**Problem to work on**
Below are entries; tally how many lines hold the string "orange" and answer with only that figure.

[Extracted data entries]
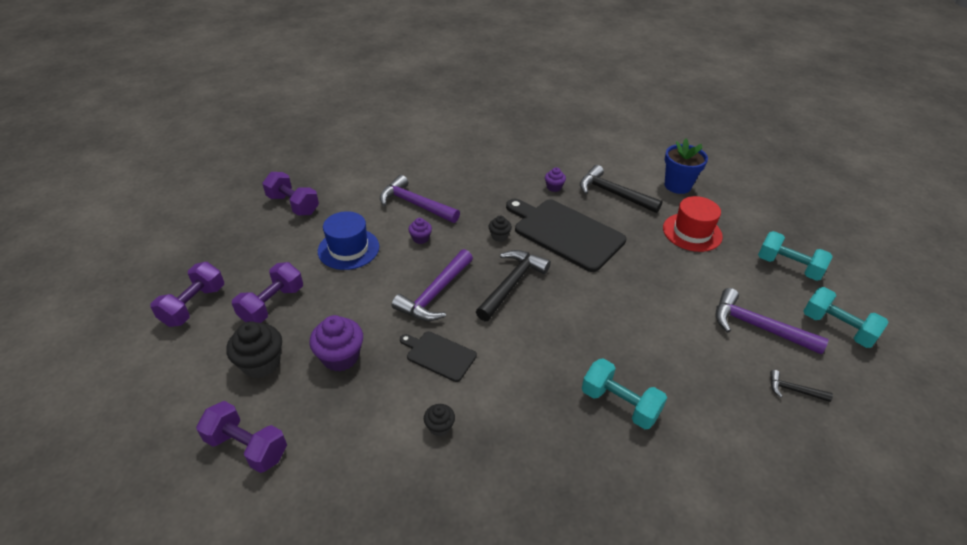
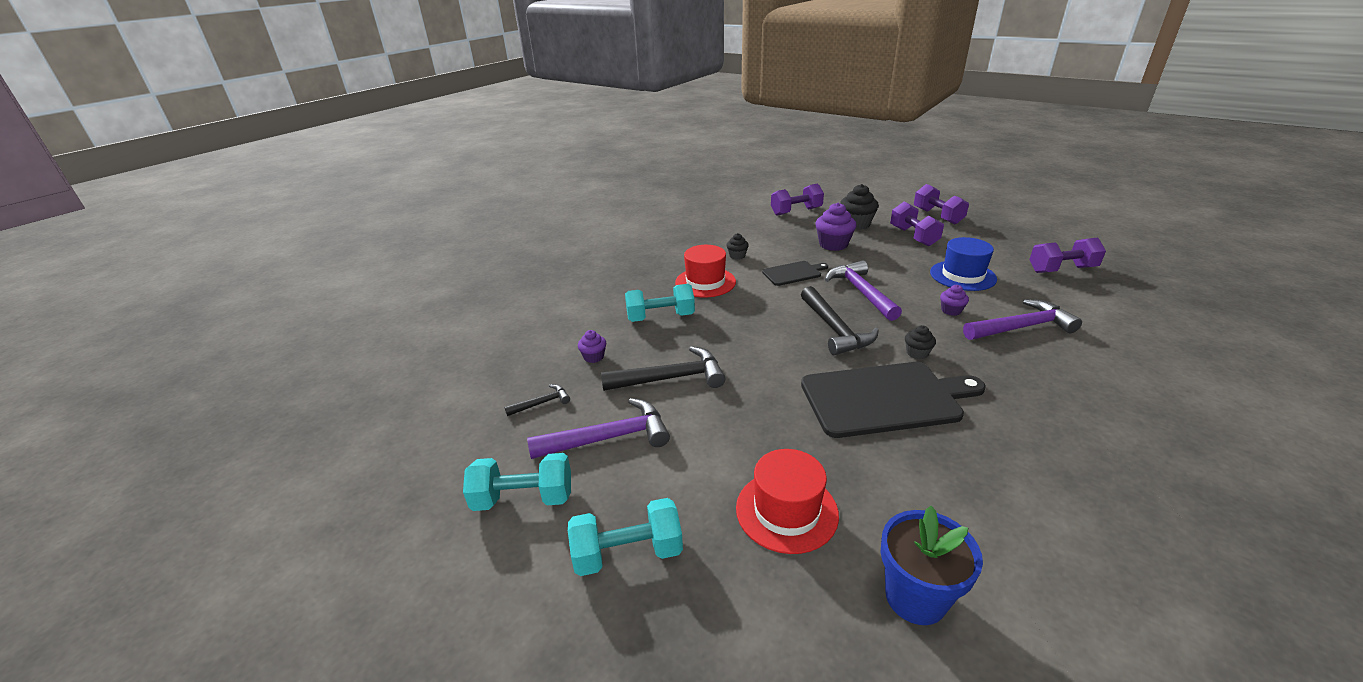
camera: 135 degrees right, 10 degrees down
(525, 415) = (705, 282): none -> red hat
(554, 187) = (999, 443): purple cupcake -> purple cupcake (594, 357)
(613, 194) = (943, 493): black hammer -> black hammer (671, 378)

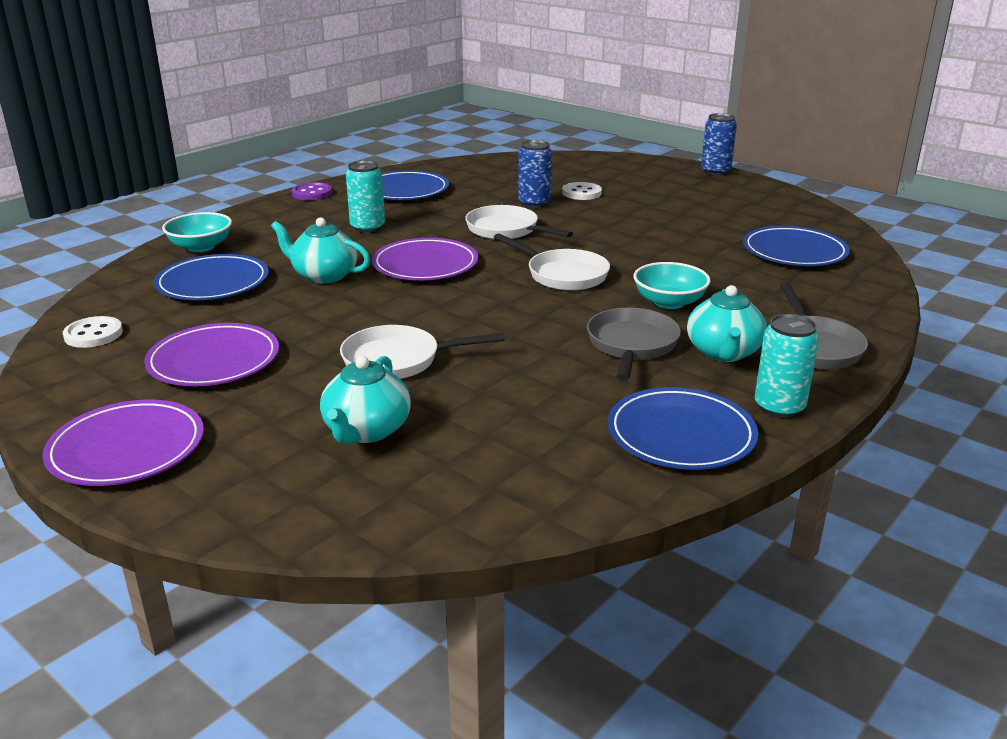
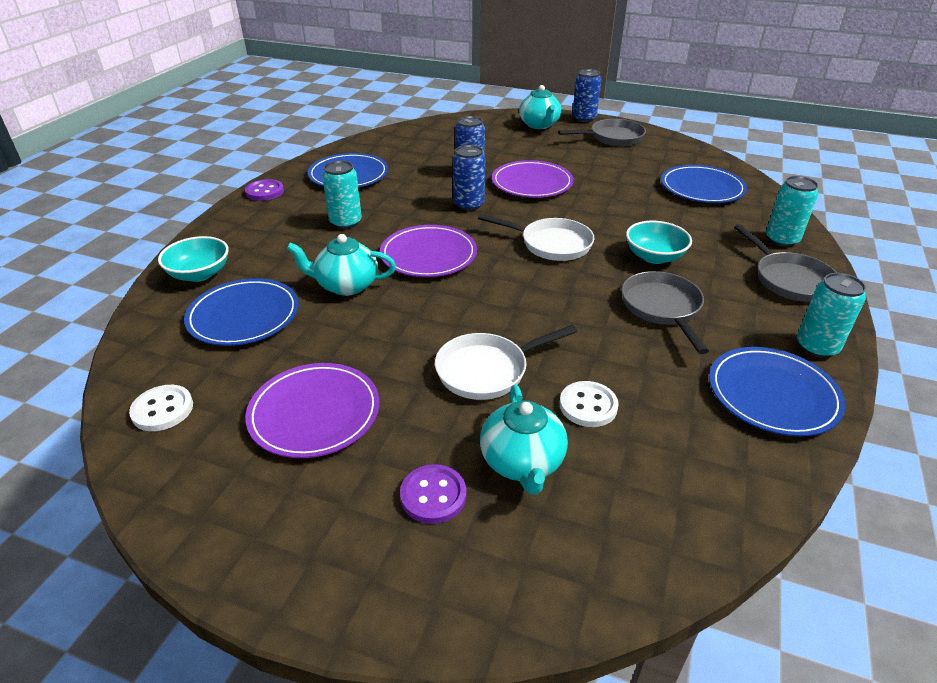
camera: 20 degrees left, 10 degrees up
(127, 448) = (306, 554): purple plate -> purple plate (532, 183)
(265, 435) = (433, 495): none -> purple button
(506, 230) = (469, 204): white pan -> blue can
(581, 193) = (499, 155): white button -> white button (588, 406)
(723, 352) = (734, 300): turquoise teapot -> turquoise teapot (539, 125)
(732, 193) = (612, 138): none -> grey pan
(844, 311) = (781, 239): none -> turquoise can

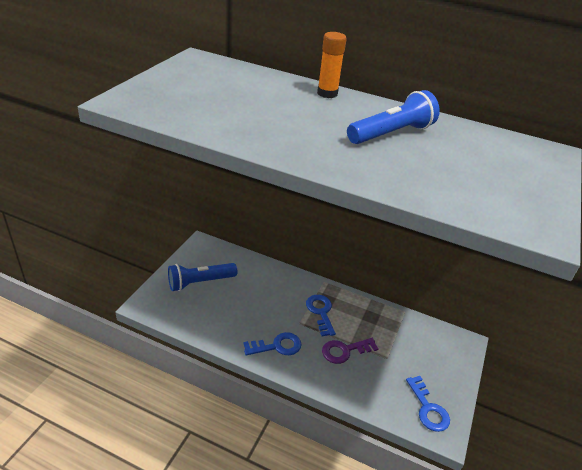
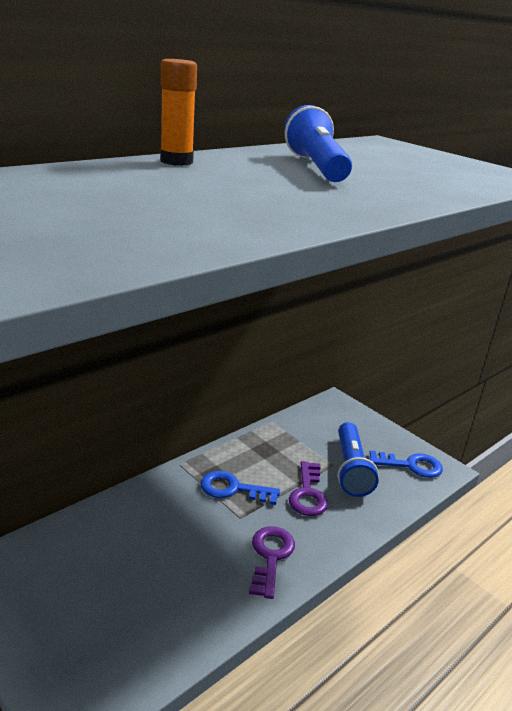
camera: 65 degrees left, 10 degrees down
(200, 282) = (77, 607): blue flashlight -> blue flashlight (351, 469)
(277, 346) = (270, 556): blue key -> purple key

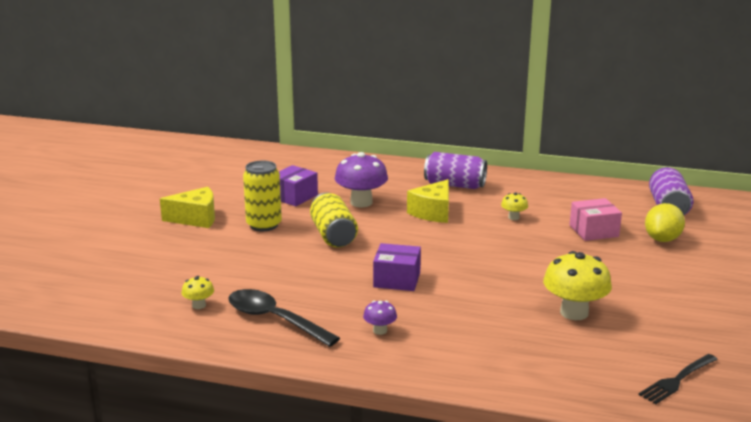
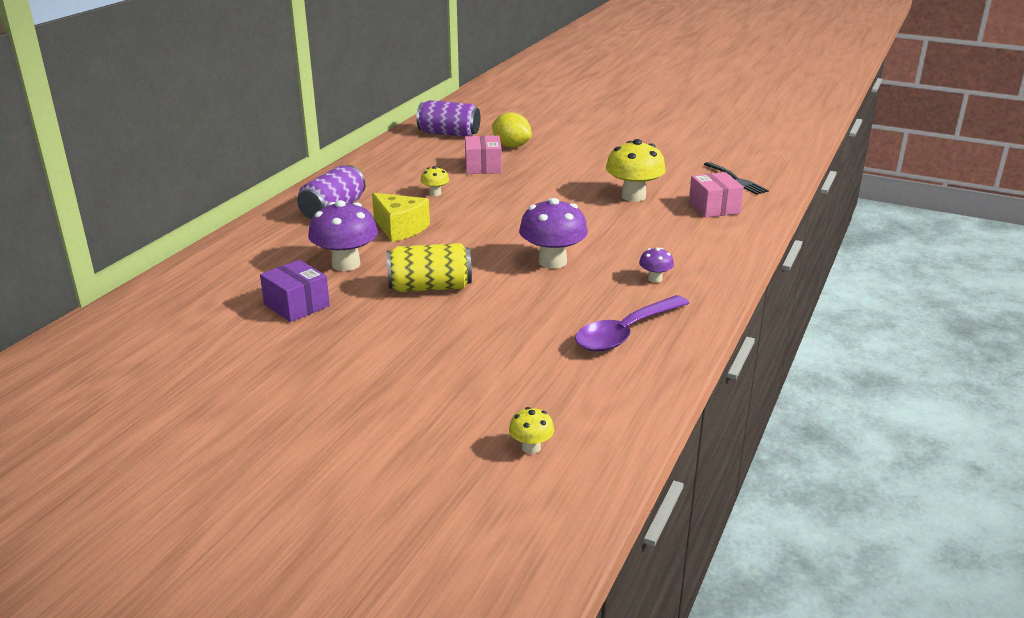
camera: 80 degrees left, 5 degrees up
(196, 219) = (323, 382): yellow cheese -> none
(199, 305) = (584, 381): yellow mushroom -> yellow mushroom (531, 448)
(264, 225) = (375, 330): yellow can -> none
(274, 319) = (625, 333): black spoon -> purple spoon
(397, 280) = (552, 262): purple box -> purple mushroom
(575, 363) = (714, 207): none -> pink box

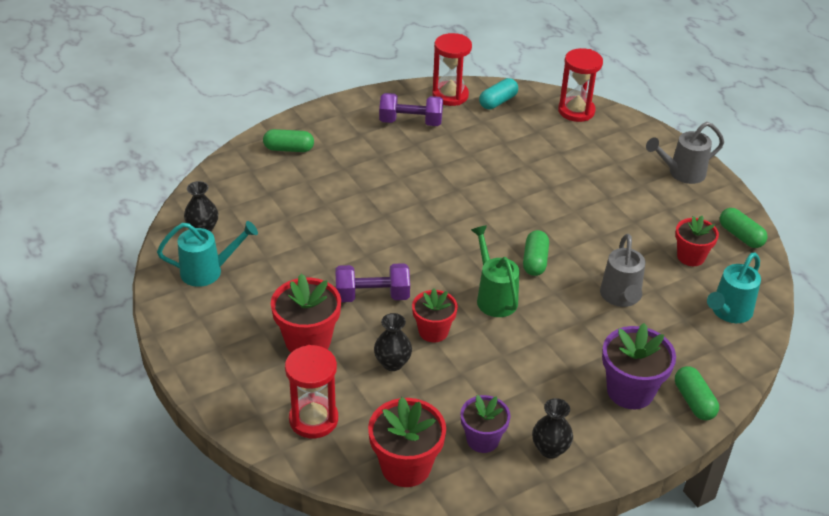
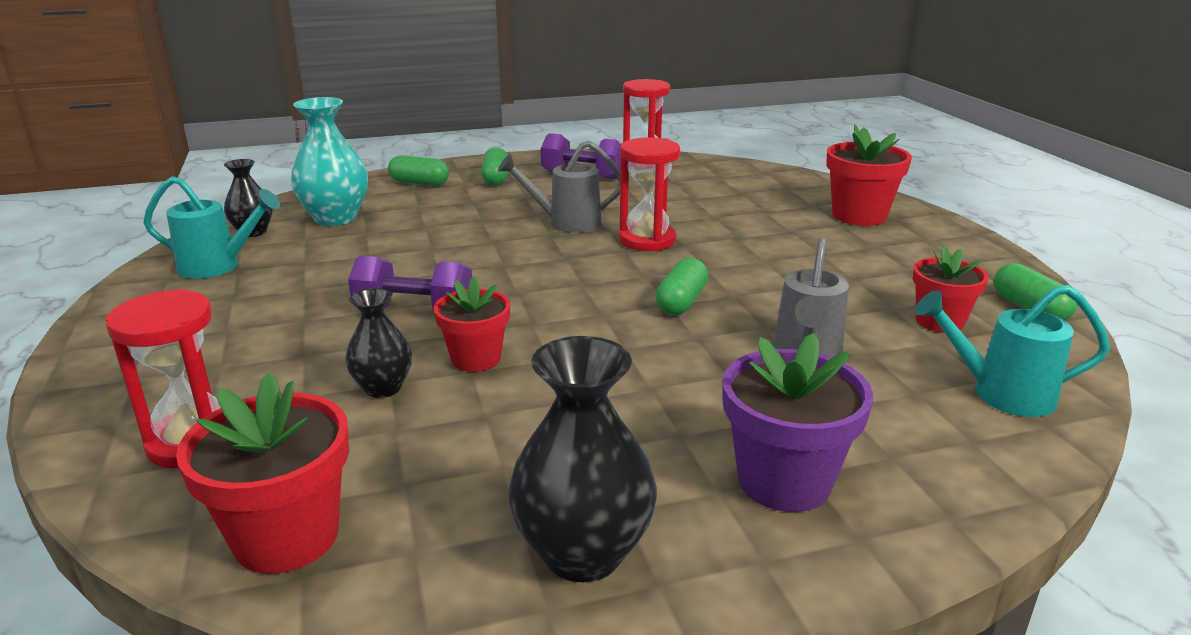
camera: 15 degrees right, 15 degrees down
(253, 203) = (335, 218): none -> turquoise vase
(308, 341) = (279, 347): red flower pot -> red flower pot (859, 216)
(482, 440) = (460, 516): purple flower pot -> none
(494, 297) = (597, 332): green watering can -> none
(498, 102) = (701, 169): turquoise capsule -> none
(550, 449) = (583, 553): black vase -> black vase, size x1.68
(576, 111) = (801, 182): red hourglass -> red hourglass (647, 240)
(682, 173) = (939, 241): grey watering can -> grey watering can (567, 223)
(694, 401) = (913, 516): green capsule -> green capsule (496, 178)
(728, 312) = (1001, 394): turquoise watering can -> turquoise watering can turned 45 degrees clockwise

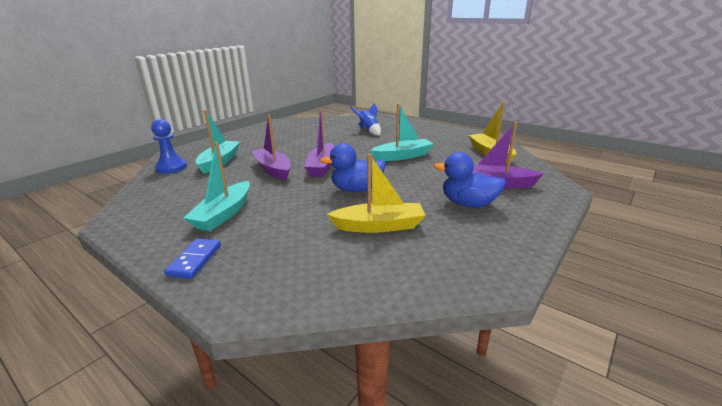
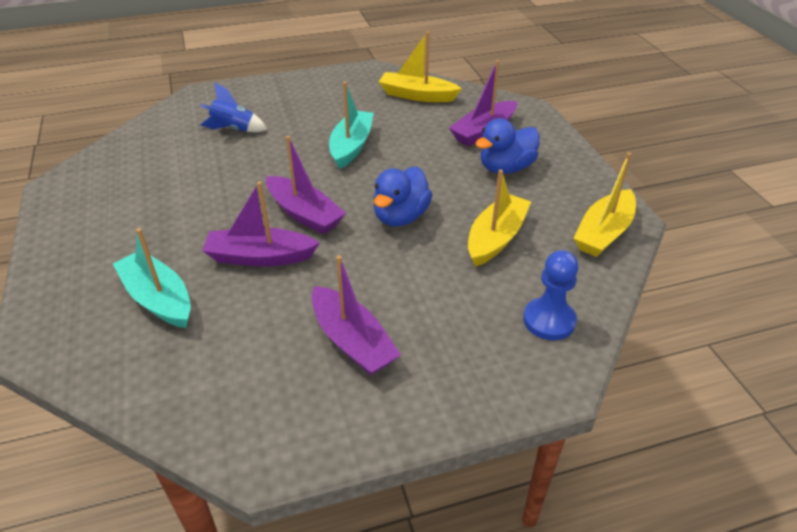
camera: 55 degrees left, 15 degrees up
(171, 168) = (109, 358): blue pawn -> blue pawn (549, 320)
(194, 260) = (447, 394): blue domino -> none
(223, 214) = (352, 341): turquoise boat -> purple boat
(456, 271) = (603, 233): none -> yellow boat

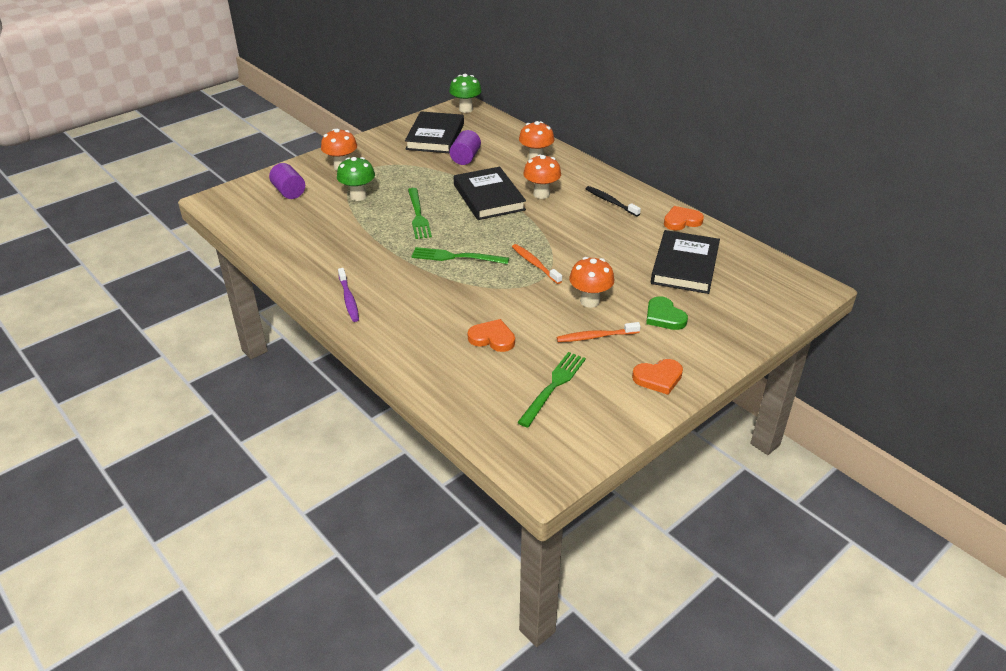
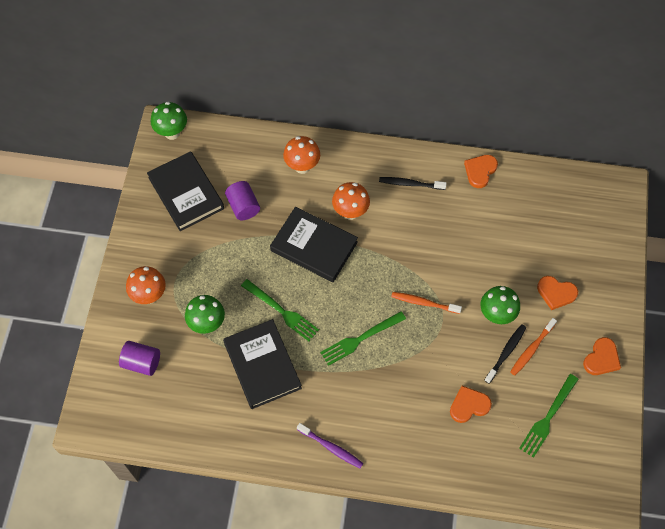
camera: 40 degrees left, 25 degrees up
(554, 385) = (547, 418): green fork -> green fork turned 135 degrees counterclockwise
(568, 326) = (506, 353): none -> black toothbrush
(590, 301) = (496, 315): orange mushroom -> green mushroom
(664, 316) = (556, 293): green heart -> orange heart
(685, 266) = (524, 225): black book -> black book (262, 365)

**Response box**
2